▶ _What you should do_
If "purple" shows up in a line of the material, return that line.

▶ _Data below_
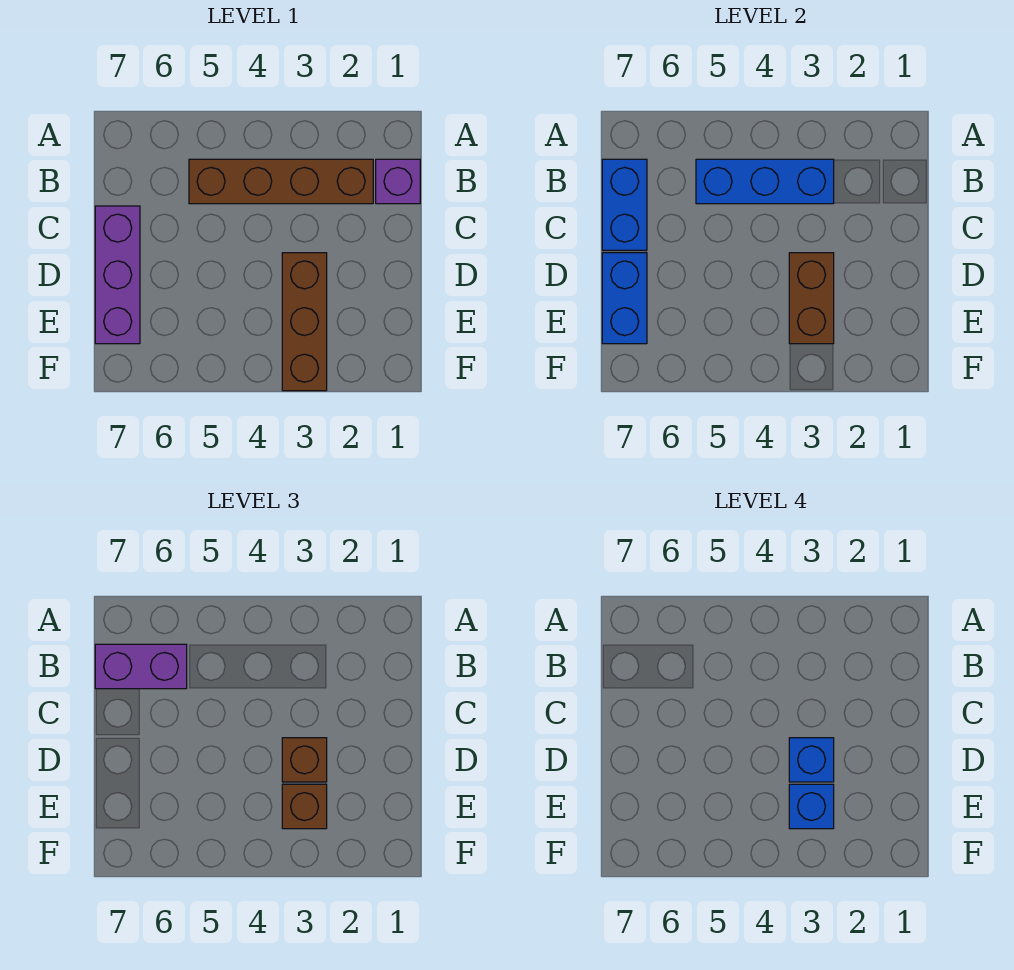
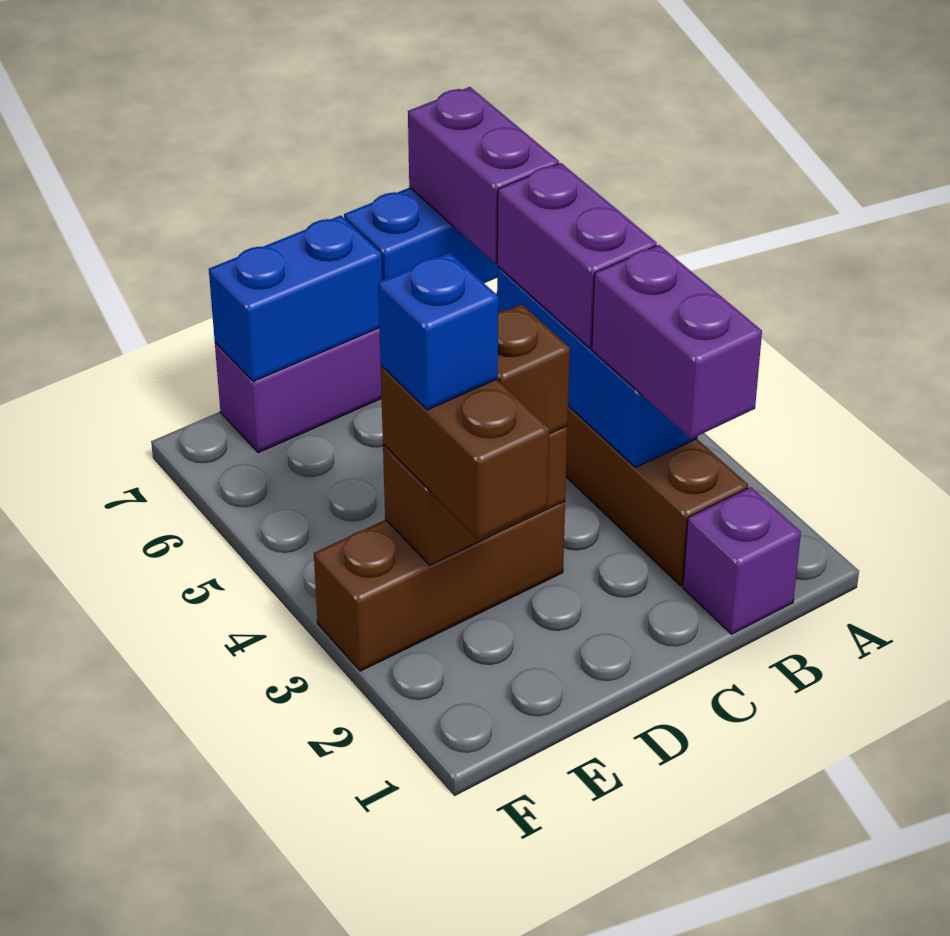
none -> purple brick B2:B3 level 3
none -> purple brick B4:B5 level 3
blue brick D3 level 4 -> none
brown brick E3 level 3 -> brown brick E2:E3 level 3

▶ _Solution_
none -> purple brick B2:B3 level 3
none -> purple brick B4:B5 level 3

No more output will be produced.